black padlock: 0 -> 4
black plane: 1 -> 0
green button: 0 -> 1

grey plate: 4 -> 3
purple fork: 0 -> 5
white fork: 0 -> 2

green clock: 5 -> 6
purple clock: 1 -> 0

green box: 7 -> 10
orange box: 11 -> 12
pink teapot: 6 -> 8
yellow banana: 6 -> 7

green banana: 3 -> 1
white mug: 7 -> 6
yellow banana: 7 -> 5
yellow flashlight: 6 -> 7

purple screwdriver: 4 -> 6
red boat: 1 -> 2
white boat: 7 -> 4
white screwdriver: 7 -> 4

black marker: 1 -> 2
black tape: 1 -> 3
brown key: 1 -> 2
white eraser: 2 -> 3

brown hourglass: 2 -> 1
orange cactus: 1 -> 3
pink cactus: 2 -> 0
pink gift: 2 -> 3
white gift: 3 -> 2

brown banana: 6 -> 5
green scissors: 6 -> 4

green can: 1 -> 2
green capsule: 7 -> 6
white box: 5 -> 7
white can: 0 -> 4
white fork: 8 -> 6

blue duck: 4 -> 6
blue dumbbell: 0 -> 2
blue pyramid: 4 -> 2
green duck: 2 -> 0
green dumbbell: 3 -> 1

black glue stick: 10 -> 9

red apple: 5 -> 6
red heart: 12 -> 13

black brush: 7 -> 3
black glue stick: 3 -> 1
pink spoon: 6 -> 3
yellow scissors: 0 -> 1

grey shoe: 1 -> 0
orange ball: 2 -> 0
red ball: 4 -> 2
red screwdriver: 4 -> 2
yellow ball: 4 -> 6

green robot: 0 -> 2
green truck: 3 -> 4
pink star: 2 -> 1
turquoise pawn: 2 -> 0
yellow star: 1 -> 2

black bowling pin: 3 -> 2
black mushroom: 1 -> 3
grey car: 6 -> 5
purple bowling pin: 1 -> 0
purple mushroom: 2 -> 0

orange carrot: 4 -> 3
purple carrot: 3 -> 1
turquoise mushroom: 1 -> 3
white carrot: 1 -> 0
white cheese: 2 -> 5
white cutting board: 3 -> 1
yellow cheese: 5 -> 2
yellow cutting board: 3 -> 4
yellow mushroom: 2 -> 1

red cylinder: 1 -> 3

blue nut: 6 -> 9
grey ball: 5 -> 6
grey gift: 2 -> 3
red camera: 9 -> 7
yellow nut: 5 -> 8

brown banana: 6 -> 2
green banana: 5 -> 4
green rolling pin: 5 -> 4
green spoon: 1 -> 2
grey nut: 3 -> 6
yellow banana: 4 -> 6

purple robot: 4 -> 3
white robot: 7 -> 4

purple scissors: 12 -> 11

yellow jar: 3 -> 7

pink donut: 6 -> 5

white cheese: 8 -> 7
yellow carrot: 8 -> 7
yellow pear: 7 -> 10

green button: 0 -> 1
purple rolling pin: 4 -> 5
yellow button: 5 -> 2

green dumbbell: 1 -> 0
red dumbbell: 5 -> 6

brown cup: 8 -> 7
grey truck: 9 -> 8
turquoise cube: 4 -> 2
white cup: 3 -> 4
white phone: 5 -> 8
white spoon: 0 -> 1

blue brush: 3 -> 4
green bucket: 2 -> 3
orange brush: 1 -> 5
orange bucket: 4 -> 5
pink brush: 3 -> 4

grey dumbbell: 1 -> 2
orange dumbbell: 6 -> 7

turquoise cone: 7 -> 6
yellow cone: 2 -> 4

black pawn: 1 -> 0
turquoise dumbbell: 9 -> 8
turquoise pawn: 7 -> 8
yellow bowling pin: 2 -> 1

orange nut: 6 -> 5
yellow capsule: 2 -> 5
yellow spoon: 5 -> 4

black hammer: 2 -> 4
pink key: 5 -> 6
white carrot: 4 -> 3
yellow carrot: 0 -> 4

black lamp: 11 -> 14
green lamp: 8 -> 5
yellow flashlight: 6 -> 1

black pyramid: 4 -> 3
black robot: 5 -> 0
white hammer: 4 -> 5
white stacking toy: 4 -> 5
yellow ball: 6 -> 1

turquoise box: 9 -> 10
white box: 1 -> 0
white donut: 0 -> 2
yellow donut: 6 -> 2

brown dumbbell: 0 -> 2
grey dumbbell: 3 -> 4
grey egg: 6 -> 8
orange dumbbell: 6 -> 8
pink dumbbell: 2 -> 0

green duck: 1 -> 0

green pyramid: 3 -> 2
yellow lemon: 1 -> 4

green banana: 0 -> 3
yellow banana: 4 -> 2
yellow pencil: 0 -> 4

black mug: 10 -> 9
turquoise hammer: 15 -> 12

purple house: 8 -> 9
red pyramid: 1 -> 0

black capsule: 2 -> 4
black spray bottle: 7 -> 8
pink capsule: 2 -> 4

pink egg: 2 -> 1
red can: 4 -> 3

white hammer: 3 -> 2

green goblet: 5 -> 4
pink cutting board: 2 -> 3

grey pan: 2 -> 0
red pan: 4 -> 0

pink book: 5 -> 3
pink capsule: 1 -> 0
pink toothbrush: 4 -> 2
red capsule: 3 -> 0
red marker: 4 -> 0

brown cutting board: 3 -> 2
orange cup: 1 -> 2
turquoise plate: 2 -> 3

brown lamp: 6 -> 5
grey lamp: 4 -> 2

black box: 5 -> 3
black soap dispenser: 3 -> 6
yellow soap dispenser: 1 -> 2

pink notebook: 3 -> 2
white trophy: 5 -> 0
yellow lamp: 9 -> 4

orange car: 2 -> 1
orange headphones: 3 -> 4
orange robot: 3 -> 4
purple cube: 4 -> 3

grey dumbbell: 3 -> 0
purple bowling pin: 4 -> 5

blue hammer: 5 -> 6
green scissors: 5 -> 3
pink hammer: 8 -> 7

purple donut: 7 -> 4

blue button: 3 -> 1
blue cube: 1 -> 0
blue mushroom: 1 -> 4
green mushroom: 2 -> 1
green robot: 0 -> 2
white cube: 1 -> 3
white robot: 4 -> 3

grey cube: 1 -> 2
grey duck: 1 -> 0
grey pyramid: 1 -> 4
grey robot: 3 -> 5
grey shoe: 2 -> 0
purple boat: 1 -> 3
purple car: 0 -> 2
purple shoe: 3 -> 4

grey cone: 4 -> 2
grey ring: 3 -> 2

━━━

## EXERCISE DETAILS:
Produce a word-for-word copy of everything above from the line holding "red cylinder: 1 -> 3" down to the line holding "white spoon: 0 -> 1", with both of those lines kept.

## RESULT:
red cylinder: 1 -> 3

blue nut: 6 -> 9
grey ball: 5 -> 6
grey gift: 2 -> 3
red camera: 9 -> 7
yellow nut: 5 -> 8

brown banana: 6 -> 2
green banana: 5 -> 4
green rolling pin: 5 -> 4
green spoon: 1 -> 2
grey nut: 3 -> 6
yellow banana: 4 -> 6

purple robot: 4 -> 3
white robot: 7 -> 4

purple scissors: 12 -> 11

yellow jar: 3 -> 7

pink donut: 6 -> 5

white cheese: 8 -> 7
yellow carrot: 8 -> 7
yellow pear: 7 -> 10

green button: 0 -> 1
purple rolling pin: 4 -> 5
yellow button: 5 -> 2

green dumbbell: 1 -> 0
red dumbbell: 5 -> 6

brown cup: 8 -> 7
grey truck: 9 -> 8
turquoise cube: 4 -> 2
white cup: 3 -> 4
white phone: 5 -> 8
white spoon: 0 -> 1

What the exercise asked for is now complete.